Information Start Marker

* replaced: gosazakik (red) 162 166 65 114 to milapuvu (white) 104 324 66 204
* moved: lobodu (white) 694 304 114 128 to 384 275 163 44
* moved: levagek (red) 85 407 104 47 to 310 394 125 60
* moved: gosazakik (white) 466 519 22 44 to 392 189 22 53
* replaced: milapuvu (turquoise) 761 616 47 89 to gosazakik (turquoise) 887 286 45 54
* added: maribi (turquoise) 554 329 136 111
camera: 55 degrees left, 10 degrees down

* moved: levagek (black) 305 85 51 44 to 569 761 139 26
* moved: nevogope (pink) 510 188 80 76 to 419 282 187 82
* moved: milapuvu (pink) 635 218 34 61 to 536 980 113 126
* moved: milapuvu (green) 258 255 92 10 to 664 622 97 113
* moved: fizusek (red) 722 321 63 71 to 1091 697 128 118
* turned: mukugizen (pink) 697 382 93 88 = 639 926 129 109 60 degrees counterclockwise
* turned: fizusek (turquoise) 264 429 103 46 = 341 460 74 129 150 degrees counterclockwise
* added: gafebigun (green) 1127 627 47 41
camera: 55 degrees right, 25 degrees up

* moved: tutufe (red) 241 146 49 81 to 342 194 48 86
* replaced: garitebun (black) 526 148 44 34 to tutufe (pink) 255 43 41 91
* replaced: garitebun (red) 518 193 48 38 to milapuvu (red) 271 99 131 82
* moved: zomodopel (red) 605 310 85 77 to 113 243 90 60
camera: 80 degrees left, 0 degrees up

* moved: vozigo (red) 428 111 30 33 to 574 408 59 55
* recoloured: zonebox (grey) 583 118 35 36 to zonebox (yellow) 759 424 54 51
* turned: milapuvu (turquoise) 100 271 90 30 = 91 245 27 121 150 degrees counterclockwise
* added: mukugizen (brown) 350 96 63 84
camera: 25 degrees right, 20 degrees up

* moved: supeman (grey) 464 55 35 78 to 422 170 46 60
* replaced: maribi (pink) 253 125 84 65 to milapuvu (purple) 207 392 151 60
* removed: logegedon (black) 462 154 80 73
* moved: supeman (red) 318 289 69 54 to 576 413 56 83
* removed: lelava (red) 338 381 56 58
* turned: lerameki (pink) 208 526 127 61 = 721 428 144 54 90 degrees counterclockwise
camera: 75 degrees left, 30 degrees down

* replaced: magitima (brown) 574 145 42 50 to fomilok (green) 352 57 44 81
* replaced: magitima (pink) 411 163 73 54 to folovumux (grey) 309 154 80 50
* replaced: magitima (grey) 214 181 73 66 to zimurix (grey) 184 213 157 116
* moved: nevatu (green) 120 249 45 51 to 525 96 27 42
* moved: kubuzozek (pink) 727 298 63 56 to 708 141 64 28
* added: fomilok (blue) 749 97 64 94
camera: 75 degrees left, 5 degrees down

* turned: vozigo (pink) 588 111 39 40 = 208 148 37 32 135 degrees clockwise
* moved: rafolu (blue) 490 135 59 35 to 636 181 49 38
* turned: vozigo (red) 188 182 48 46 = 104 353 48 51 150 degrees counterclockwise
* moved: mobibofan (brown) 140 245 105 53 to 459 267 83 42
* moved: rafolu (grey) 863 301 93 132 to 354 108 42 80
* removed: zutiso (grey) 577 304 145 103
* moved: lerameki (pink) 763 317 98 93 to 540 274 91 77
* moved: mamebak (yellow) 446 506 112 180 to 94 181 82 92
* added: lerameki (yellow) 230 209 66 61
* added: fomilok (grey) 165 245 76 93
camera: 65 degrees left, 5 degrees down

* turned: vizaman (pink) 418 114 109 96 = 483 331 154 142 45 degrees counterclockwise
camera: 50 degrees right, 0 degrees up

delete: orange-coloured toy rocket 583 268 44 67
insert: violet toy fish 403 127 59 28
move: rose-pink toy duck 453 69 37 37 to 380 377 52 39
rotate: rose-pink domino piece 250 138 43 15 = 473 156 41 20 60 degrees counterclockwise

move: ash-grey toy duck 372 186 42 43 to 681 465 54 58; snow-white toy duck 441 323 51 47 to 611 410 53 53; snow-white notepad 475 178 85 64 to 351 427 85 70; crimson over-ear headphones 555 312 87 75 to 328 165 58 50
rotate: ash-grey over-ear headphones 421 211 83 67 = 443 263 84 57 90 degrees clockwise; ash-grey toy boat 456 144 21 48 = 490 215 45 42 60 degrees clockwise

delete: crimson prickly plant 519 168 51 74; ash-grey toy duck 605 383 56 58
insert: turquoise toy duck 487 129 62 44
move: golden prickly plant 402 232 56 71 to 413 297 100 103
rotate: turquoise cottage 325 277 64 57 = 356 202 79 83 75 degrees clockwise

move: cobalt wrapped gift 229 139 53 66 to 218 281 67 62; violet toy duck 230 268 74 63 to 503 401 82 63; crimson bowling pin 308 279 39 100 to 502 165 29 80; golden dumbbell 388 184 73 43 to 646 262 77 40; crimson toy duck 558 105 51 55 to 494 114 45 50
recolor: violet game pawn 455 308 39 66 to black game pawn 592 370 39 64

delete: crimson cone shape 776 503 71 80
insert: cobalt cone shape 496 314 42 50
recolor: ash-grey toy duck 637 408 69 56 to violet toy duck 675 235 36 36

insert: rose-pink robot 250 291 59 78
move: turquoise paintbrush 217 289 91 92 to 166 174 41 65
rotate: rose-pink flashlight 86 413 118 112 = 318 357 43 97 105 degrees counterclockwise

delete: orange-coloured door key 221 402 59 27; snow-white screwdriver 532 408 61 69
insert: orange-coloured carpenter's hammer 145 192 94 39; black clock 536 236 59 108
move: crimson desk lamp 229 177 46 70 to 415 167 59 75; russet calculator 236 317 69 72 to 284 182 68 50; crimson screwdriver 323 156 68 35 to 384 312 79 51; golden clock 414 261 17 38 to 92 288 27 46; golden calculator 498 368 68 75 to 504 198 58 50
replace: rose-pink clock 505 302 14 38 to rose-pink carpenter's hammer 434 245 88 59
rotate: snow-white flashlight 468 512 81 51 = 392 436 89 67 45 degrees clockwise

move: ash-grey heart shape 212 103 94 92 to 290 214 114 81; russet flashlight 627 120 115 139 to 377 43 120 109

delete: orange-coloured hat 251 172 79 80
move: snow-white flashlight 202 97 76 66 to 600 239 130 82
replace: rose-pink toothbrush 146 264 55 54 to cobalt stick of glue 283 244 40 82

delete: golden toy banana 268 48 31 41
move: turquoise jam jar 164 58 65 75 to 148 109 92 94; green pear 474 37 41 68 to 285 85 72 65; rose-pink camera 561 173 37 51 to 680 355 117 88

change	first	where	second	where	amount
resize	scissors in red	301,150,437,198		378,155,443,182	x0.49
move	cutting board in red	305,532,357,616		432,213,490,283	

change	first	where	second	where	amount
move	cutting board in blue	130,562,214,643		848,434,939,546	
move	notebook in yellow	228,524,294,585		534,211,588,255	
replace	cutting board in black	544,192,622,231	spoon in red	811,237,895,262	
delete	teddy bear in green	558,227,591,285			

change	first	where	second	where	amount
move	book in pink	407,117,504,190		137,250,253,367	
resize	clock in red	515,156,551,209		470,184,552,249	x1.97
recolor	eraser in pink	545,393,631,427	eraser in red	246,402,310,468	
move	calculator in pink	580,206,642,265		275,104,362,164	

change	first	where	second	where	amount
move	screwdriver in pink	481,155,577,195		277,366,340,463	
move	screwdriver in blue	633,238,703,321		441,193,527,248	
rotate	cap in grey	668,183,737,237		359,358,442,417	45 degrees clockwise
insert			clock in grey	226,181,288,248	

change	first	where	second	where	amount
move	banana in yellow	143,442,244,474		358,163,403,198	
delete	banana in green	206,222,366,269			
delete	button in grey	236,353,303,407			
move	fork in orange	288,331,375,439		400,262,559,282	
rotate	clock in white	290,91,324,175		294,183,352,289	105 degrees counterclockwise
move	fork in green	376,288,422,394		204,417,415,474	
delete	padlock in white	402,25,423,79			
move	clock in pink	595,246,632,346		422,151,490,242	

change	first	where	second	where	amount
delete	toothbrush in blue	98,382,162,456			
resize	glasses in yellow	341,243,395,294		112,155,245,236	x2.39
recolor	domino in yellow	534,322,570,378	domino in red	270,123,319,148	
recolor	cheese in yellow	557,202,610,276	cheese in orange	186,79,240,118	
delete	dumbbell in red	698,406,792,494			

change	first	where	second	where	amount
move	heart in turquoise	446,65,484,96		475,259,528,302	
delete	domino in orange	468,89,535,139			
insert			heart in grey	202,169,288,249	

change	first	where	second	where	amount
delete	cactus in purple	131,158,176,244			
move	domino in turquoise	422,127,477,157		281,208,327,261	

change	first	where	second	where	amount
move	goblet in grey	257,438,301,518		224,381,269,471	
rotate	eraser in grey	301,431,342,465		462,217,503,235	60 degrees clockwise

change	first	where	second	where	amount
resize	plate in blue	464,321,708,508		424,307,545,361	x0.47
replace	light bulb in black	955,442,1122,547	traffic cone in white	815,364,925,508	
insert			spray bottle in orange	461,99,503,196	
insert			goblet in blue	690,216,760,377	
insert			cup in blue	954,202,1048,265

Information End Marker

◆ **Directions**
Return, word for word, every line from the top of the entries down to the line that holds "392 189 22 53", both included.

◆ **Result for this exercise**
* replaced: gosazakik (red) 162 166 65 114 to milapuvu (white) 104 324 66 204
* moved: lobodu (white) 694 304 114 128 to 384 275 163 44
* moved: levagek (red) 85 407 104 47 to 310 394 125 60
* moved: gosazakik (white) 466 519 22 44 to 392 189 22 53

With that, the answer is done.